DATASET SECTION =>
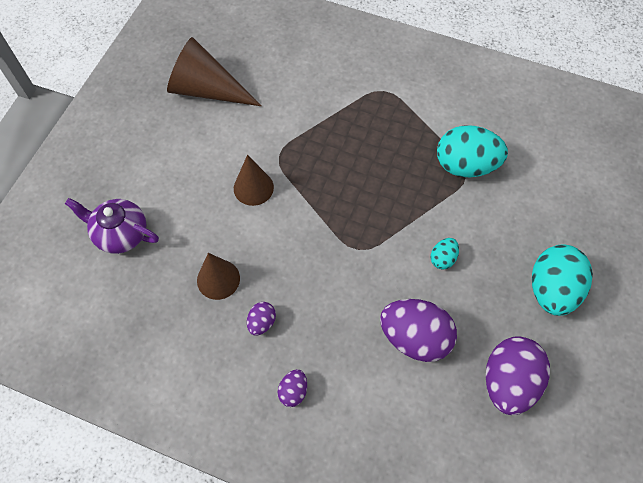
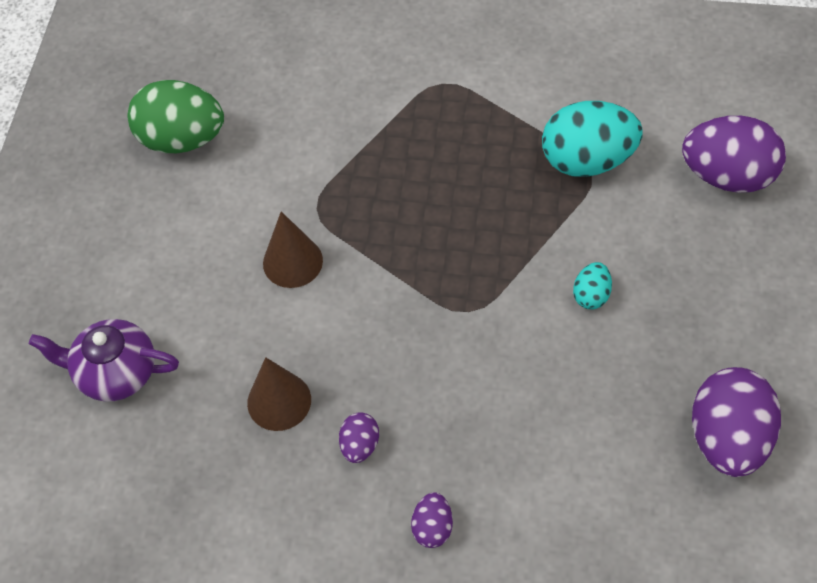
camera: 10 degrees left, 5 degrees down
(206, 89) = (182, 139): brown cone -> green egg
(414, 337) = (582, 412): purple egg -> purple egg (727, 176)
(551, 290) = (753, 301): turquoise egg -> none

EXERCISE => Except for the pictures, the whole listing above should be transcribed exactly.

EXERCISE SOLUTION =>
camera: 10 degrees left, 5 degrees down
(206, 89) = (182, 139): brown cone -> green egg
(414, 337) = (582, 412): purple egg -> purple egg (727, 176)
(551, 290) = (753, 301): turquoise egg -> none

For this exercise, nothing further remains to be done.